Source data

Segment Open

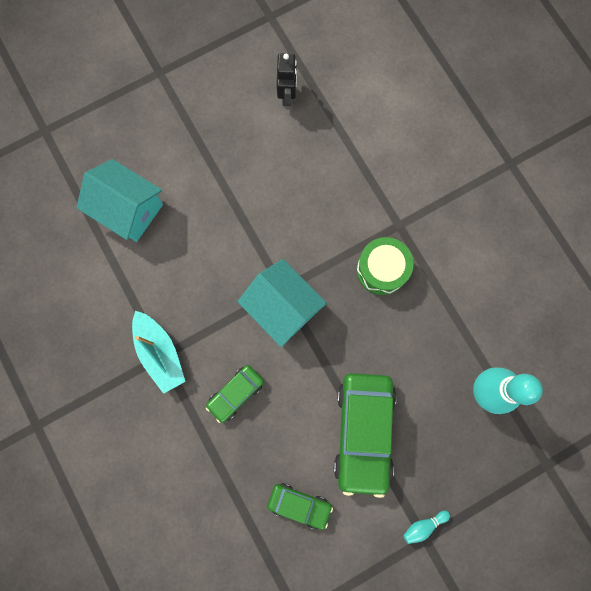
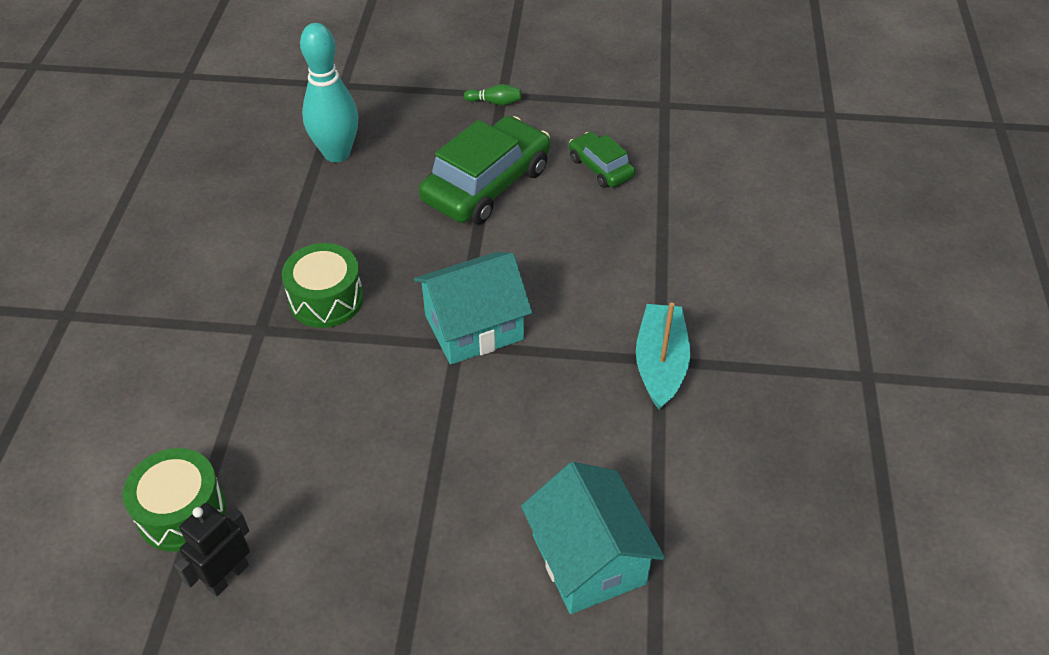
camera: 145 degrees left, 30 degrees down
(236, 394) = (596, 280): green car -> none
(282, 307) = (474, 327): turquoise house -> turquoise house turned 75 degrees clockwise
(336, 107) = (182, 512): none -> green drum
(423, 525) = (495, 102): turquoise bowling pin -> green bowling pin

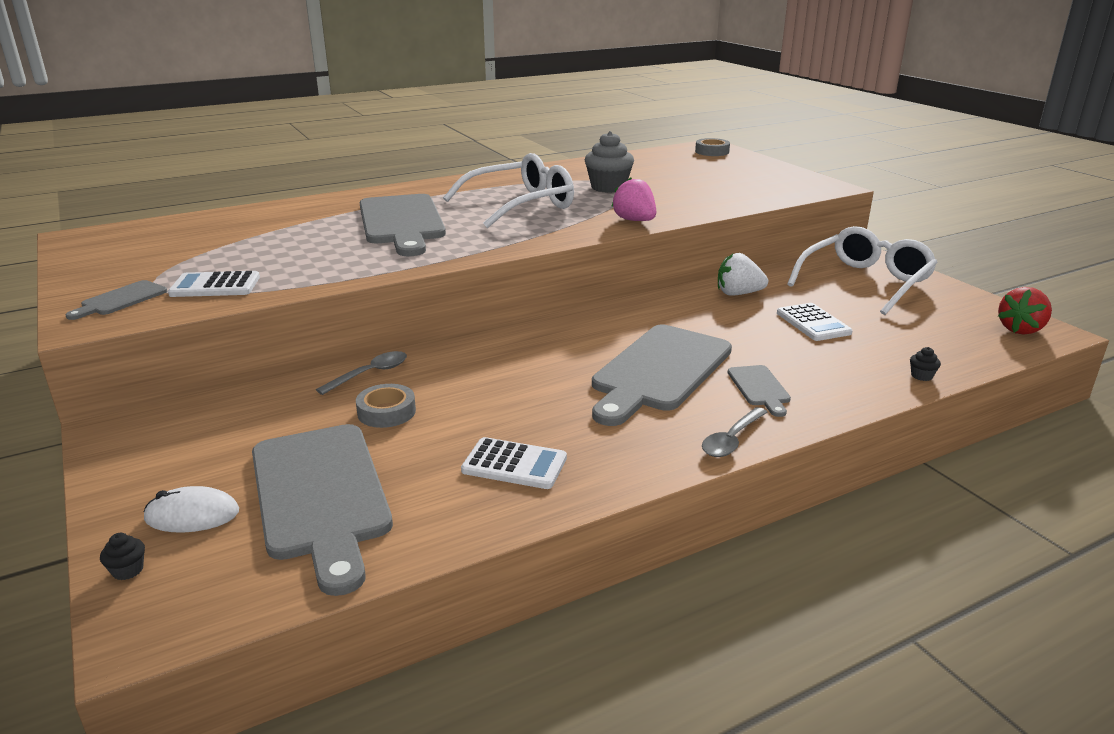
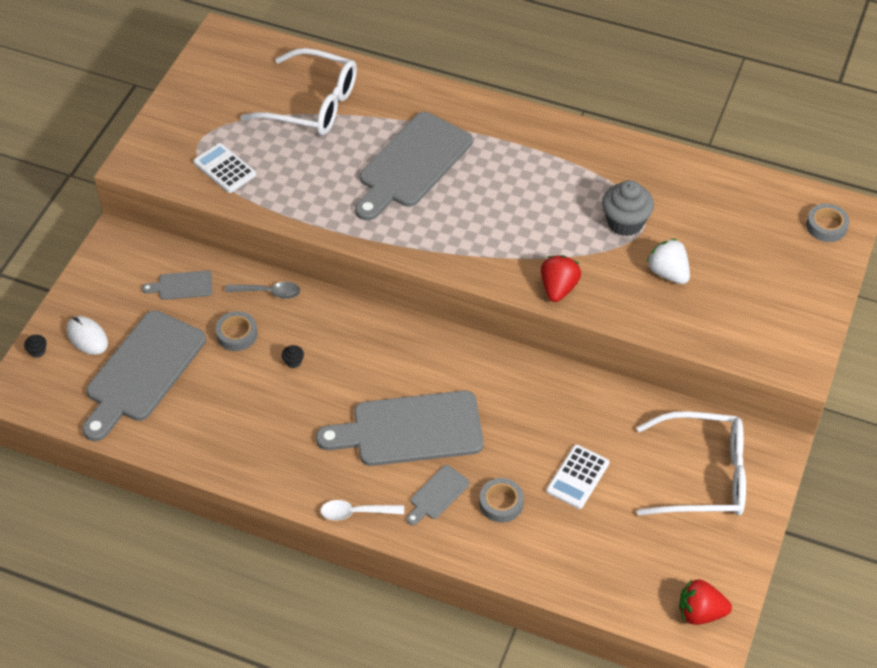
camera: 50 degrees right, 25 degrees up
(121, 300) = (170, 147): grey cutting board -> grey cutting board (182, 286)
(514, 465) = (239, 429): white calculator -> none
(519, 205) = (520, 200): white glasses -> white glasses (311, 104)
(634, 220) = (558, 288): pink strawberry -> red strawberry
(732, 439) = (356, 512): grey spoon -> white spoon
(738, 294) = (589, 405): white strawberry -> white strawberry (668, 273)
(806, 363) = (501, 503): none -> grey tape
(921, 376) = (544, 576): black cupcake -> black cupcake (293, 362)

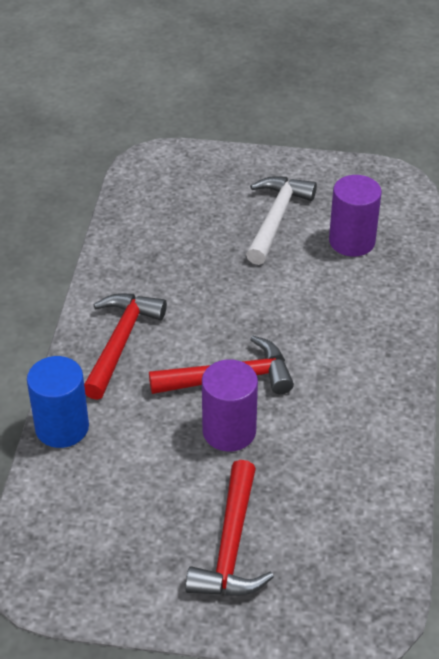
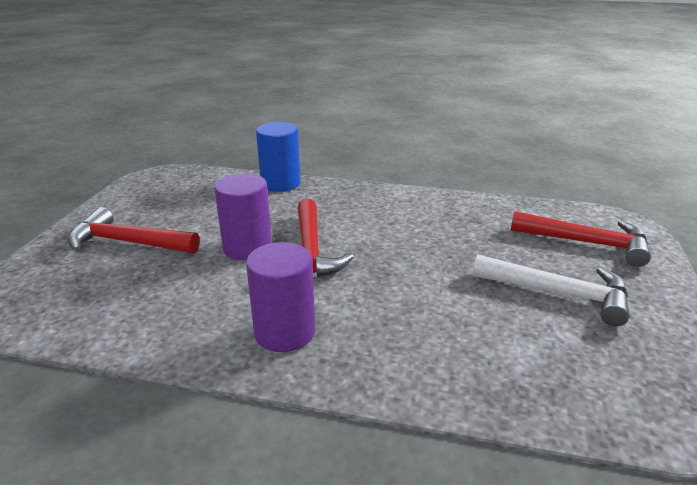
camera: 95 degrees right, 15 degrees down
(120, 342) = (364, 204): red hammer -> red hammer (586, 243)
(352, 241) = (534, 352): purple cylinder -> purple cylinder (284, 332)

Segment Closed

### What this task involves
Print exactly the lines above that run from the one with "(336, 107) = (182, 512): none -> green drum" down to the one with "(732, 439) = (356, 512): grey", and omit the pictures.

### Written solution
(336, 107) = (182, 512): none -> green drum
(423, 525) = (495, 102): turquoise bowling pin -> green bowling pin

camera: 50 degrees right, 25 degrees up
(121, 300) = (170, 147): grey cutting board -> grey cutting board (182, 286)
(514, 465) = (239, 429): white calculator -> none
(519, 205) = (520, 200): white glasses -> white glasses (311, 104)
(634, 220) = (558, 288): pink strawberry -> red strawberry
(732, 439) = (356, 512): grey spoon -> white spoon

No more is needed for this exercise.